▸ **Given records**
>>>

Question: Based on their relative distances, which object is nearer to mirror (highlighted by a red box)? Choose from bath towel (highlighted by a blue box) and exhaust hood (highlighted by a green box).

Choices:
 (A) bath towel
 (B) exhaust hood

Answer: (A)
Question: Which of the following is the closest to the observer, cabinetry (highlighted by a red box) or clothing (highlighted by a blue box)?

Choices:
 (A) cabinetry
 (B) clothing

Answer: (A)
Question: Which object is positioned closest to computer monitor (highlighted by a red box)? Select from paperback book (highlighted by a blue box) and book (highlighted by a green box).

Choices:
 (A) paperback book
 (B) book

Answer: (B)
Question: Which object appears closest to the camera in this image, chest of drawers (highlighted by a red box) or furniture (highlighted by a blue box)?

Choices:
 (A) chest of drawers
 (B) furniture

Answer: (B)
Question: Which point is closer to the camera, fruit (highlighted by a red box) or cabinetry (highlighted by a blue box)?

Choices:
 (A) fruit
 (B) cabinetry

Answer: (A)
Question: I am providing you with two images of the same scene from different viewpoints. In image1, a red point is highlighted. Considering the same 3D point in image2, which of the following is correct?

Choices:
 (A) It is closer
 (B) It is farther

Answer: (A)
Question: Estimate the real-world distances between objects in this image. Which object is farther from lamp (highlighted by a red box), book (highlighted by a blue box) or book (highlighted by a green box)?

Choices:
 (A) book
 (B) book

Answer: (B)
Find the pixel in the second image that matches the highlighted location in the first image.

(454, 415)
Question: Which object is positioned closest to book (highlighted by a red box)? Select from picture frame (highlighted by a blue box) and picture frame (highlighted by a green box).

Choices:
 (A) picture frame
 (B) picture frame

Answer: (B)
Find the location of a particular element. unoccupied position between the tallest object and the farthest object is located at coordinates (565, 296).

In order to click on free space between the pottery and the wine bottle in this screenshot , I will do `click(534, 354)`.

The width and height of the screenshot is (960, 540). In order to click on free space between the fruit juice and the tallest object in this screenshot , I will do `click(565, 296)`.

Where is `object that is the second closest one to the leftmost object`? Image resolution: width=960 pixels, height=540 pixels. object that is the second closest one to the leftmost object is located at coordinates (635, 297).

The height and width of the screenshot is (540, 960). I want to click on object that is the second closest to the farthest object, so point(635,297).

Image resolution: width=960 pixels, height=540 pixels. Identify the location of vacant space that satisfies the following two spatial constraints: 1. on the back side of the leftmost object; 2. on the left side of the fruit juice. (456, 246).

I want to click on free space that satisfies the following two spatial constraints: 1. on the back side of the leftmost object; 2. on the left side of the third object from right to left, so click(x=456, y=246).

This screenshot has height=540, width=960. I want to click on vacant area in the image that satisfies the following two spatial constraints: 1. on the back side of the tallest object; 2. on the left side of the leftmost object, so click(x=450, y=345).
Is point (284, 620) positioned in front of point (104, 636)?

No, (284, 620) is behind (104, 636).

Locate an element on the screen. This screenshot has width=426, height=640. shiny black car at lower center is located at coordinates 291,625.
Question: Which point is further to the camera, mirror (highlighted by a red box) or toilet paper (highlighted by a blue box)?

<<<

▸ **Task objective**
Give back the stretch of the material from its first line through the line containing "(B) exhaust hood", copied word for word.

▸ **Result of this task**
Question: Based on their relative distances, which object is nearer to mirror (highlighted by a red box)? Choose from bath towel (highlighted by a blue box) and exhaust hood (highlighted by a green box).

Choices:
 (A) bath towel
 (B) exhaust hood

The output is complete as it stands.